-- THE TASK --
Report every line from the material that contains the word "moved".

-- INPUT FOR THIS TASK --

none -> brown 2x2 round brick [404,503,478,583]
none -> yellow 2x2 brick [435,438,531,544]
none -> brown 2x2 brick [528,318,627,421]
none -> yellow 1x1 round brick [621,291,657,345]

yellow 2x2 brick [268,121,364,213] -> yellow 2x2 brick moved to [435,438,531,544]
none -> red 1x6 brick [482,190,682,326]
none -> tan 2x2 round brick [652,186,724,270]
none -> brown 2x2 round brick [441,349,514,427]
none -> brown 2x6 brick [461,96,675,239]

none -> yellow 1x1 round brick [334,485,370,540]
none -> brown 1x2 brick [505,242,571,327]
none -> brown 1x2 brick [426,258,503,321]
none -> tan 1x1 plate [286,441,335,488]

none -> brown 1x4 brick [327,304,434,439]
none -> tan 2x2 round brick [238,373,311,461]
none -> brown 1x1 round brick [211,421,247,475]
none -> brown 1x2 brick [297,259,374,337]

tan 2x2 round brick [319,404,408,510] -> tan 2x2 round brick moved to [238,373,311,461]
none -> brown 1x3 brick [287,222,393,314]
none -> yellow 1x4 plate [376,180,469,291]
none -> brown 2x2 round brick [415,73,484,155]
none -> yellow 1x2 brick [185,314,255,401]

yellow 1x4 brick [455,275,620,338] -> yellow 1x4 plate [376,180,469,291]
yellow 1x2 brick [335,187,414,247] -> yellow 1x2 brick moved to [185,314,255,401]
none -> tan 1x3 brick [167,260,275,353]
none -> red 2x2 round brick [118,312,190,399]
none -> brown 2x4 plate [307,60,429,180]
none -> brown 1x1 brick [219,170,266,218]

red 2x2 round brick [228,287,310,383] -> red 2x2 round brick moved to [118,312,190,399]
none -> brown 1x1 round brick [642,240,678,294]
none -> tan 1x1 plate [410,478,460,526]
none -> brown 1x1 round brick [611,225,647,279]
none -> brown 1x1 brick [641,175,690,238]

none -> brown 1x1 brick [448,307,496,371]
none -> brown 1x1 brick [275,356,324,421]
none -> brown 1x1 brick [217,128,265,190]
* * *
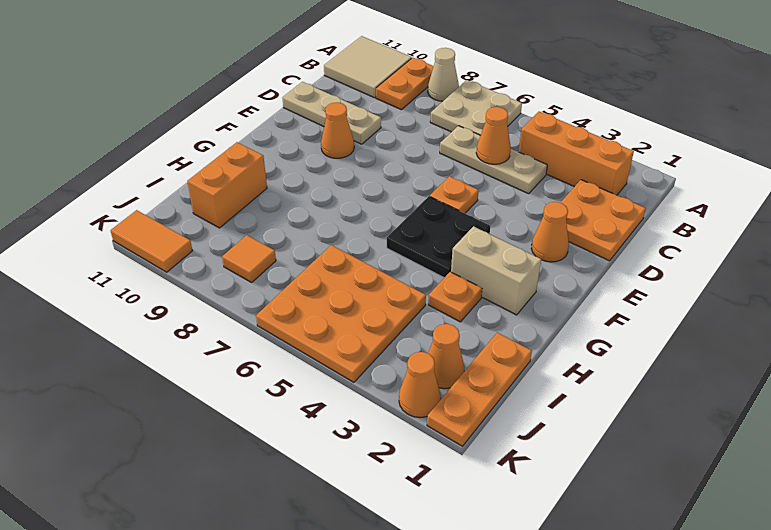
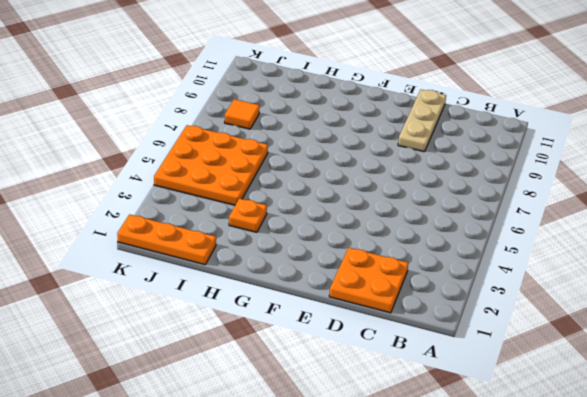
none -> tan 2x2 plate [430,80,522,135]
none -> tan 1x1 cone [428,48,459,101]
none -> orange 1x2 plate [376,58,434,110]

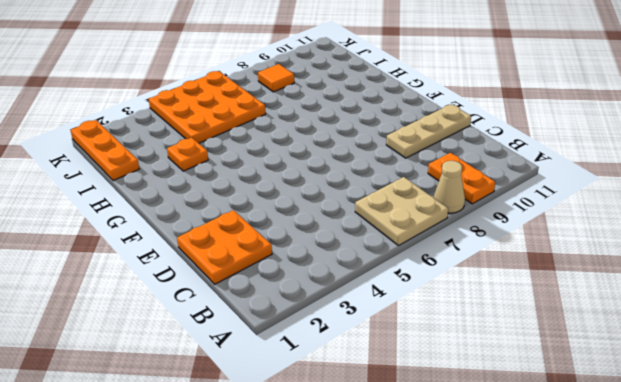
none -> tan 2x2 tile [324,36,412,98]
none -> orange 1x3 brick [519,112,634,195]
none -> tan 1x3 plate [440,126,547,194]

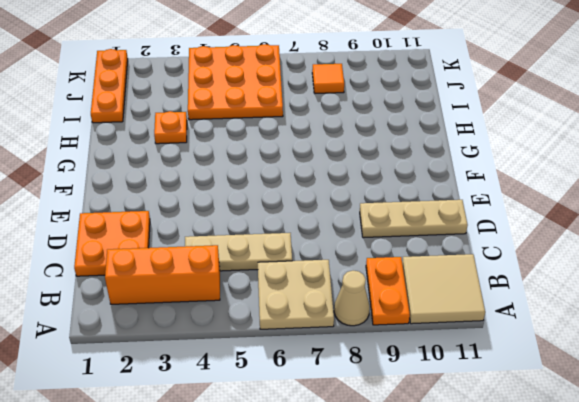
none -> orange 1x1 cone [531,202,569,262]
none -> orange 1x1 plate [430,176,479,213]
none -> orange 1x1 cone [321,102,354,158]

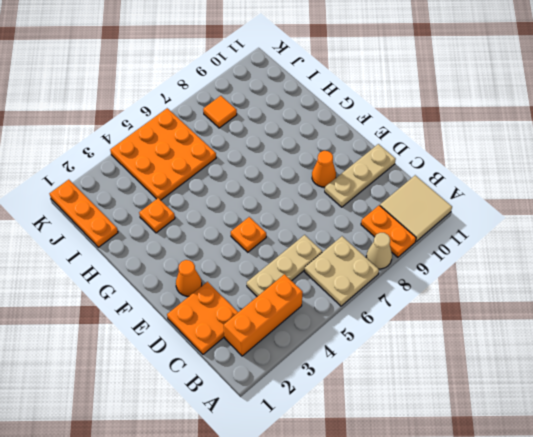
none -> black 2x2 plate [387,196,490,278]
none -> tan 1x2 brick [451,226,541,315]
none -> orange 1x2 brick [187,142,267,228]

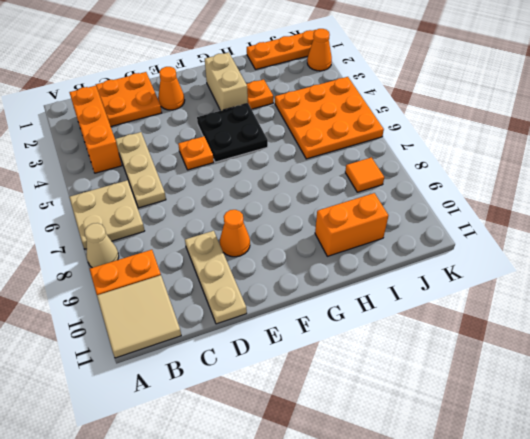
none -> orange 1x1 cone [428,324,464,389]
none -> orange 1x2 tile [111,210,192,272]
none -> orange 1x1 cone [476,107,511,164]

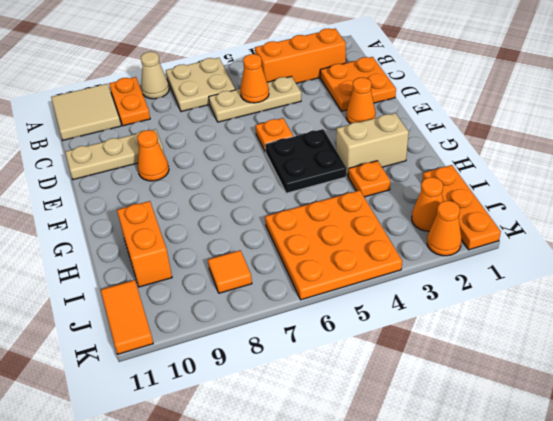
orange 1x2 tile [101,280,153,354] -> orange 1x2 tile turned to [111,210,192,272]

-- EXERCISE RESPONSE --
yellow 2x2 brick [268,121,364,213] -> yellow 2x2 brick moved to [435,438,531,544]
tan 2x2 round brick [319,404,408,510] -> tan 2x2 round brick moved to [238,373,311,461]
yellow 1x2 brick [335,187,414,247] -> yellow 1x2 brick moved to [185,314,255,401]
red 2x2 round brick [228,287,310,383] -> red 2x2 round brick moved to [118,312,190,399]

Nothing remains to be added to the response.